● **SOURCE MATERIAL**
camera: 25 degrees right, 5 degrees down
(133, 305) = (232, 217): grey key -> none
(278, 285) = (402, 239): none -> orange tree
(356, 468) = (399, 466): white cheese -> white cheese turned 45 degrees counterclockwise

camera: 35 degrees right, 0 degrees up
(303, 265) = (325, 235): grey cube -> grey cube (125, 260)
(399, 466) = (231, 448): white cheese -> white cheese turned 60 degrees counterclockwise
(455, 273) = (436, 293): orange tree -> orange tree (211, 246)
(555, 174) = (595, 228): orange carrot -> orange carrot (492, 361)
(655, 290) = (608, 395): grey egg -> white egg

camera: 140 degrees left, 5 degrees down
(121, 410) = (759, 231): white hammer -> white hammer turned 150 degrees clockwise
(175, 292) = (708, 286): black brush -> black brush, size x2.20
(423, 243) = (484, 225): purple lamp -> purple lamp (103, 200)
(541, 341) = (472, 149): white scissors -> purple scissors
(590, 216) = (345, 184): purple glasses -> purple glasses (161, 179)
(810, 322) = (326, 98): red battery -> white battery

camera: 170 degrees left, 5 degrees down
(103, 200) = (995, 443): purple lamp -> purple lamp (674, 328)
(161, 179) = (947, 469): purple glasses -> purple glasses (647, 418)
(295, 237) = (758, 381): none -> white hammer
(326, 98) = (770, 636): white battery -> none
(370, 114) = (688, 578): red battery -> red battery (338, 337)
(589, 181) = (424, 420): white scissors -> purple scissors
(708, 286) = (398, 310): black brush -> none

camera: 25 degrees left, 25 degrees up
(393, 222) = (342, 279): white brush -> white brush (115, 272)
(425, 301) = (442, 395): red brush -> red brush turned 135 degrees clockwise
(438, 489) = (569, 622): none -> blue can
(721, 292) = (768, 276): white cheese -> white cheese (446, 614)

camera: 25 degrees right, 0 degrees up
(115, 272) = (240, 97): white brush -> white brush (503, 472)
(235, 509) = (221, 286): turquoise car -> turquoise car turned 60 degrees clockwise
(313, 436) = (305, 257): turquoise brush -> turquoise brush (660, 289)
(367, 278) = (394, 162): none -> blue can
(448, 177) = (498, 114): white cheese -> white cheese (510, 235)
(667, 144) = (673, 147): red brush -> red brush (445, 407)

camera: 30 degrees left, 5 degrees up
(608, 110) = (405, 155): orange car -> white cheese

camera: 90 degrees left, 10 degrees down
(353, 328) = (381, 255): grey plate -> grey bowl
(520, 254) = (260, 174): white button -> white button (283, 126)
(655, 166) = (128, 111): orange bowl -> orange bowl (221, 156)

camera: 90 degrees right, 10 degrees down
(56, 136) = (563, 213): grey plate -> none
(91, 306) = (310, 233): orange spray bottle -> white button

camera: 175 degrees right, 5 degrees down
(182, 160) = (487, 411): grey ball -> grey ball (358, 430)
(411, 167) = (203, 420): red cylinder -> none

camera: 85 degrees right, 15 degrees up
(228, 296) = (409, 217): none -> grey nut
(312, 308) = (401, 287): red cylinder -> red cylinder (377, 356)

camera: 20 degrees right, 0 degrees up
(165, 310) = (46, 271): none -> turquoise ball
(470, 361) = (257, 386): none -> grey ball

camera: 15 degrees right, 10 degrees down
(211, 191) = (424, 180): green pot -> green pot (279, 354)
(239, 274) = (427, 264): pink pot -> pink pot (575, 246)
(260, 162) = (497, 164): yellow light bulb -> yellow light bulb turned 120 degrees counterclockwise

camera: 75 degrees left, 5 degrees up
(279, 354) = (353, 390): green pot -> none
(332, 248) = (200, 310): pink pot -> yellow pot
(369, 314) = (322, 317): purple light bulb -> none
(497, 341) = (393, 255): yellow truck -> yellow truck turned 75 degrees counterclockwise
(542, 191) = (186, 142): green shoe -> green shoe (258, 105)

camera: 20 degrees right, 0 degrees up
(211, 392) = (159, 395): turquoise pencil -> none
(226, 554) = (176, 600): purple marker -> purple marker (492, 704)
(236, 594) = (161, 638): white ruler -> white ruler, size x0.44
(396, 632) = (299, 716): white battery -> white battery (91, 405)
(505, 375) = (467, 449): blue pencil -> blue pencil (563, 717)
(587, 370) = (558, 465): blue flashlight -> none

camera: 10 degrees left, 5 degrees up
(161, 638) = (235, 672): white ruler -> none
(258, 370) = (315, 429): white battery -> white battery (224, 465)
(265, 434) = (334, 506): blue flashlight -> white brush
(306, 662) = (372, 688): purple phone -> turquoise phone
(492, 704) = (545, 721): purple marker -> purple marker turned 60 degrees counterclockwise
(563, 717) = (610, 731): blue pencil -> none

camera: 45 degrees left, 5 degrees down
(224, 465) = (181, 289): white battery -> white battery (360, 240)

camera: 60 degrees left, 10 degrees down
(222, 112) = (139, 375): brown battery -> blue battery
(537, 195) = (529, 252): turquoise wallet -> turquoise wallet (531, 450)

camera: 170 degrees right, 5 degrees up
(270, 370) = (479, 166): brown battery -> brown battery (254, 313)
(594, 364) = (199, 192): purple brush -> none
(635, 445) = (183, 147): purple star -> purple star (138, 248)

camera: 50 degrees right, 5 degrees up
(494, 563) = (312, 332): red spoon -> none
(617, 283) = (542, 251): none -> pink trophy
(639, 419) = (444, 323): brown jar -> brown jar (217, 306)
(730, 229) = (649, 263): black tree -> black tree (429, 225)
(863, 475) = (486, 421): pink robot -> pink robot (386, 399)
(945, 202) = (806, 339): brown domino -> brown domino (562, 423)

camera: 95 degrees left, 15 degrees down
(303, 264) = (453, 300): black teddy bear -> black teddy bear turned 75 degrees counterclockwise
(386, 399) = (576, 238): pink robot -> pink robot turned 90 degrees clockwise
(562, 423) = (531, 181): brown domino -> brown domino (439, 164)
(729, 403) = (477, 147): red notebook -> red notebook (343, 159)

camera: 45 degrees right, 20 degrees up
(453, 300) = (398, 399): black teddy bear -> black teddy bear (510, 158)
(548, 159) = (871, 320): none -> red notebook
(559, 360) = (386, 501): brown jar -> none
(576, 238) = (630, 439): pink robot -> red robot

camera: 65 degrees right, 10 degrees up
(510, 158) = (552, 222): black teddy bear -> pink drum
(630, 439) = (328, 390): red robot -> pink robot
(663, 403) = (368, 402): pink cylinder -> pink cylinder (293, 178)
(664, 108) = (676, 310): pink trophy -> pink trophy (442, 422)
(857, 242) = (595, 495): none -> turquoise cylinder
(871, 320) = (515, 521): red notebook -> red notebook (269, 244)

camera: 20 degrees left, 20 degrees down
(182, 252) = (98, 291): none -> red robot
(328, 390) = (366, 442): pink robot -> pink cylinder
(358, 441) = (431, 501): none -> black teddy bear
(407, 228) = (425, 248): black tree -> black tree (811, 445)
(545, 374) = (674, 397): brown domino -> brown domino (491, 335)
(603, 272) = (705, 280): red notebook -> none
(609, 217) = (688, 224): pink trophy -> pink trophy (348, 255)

● **EXERCISE DETAILS**
When you reach the line containing "(630, 439) = (328, 390): red" in the data above, start copying exactly, and stop after the line containing "(182, 252) = (98, 291): none -> red robot".

● **RESPONSE FOR THIS EXERCISE**
(630, 439) = (328, 390): red robot -> pink robot
(663, 403) = (368, 402): pink cylinder -> pink cylinder (293, 178)
(664, 108) = (676, 310): pink trophy -> pink trophy (442, 422)
(857, 242) = (595, 495): none -> turquoise cylinder
(871, 320) = (515, 521): red notebook -> red notebook (269, 244)

camera: 20 degrees left, 20 degrees down
(182, 252) = (98, 291): none -> red robot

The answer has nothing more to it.